■ What the task requires: Copy out each line of the data that holds the string "white".

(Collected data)
==================================================

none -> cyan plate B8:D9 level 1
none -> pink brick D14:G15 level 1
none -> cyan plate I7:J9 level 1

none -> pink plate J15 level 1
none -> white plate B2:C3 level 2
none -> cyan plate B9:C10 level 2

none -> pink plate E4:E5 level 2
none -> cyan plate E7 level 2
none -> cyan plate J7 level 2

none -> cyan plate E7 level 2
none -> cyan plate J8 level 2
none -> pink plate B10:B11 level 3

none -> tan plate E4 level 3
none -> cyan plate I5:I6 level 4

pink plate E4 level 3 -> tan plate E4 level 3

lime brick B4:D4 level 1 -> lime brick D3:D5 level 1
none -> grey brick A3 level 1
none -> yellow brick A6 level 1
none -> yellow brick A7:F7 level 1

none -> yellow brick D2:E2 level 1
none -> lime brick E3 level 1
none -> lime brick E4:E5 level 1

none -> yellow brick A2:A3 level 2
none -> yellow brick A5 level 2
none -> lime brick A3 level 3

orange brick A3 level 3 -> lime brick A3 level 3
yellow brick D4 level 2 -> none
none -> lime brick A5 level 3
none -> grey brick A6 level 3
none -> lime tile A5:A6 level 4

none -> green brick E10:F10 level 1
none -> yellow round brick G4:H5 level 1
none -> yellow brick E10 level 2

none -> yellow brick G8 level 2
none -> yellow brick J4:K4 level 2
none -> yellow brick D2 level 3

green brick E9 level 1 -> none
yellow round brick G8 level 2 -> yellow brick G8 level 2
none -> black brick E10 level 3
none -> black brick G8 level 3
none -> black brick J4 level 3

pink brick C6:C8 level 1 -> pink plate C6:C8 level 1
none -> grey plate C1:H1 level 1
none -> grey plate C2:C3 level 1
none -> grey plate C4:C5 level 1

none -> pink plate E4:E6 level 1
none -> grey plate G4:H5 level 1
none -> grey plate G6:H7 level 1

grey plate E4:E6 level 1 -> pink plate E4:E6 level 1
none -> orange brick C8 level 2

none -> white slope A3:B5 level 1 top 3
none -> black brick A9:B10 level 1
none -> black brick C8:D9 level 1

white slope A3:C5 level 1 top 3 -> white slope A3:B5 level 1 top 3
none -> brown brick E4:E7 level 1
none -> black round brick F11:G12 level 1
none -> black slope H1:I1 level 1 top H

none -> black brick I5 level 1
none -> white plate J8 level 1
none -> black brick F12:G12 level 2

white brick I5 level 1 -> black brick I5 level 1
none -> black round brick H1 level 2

==================================================

■ Exercise solution:
none -> white plate B2:C3 level 2
none -> white slope A3:B5 level 1 top 3
white slope A3:C5 level 1 top 3 -> white slope A3:B5 level 1 top 3
none -> white plate J8 level 1
white brick I5 level 1 -> black brick I5 level 1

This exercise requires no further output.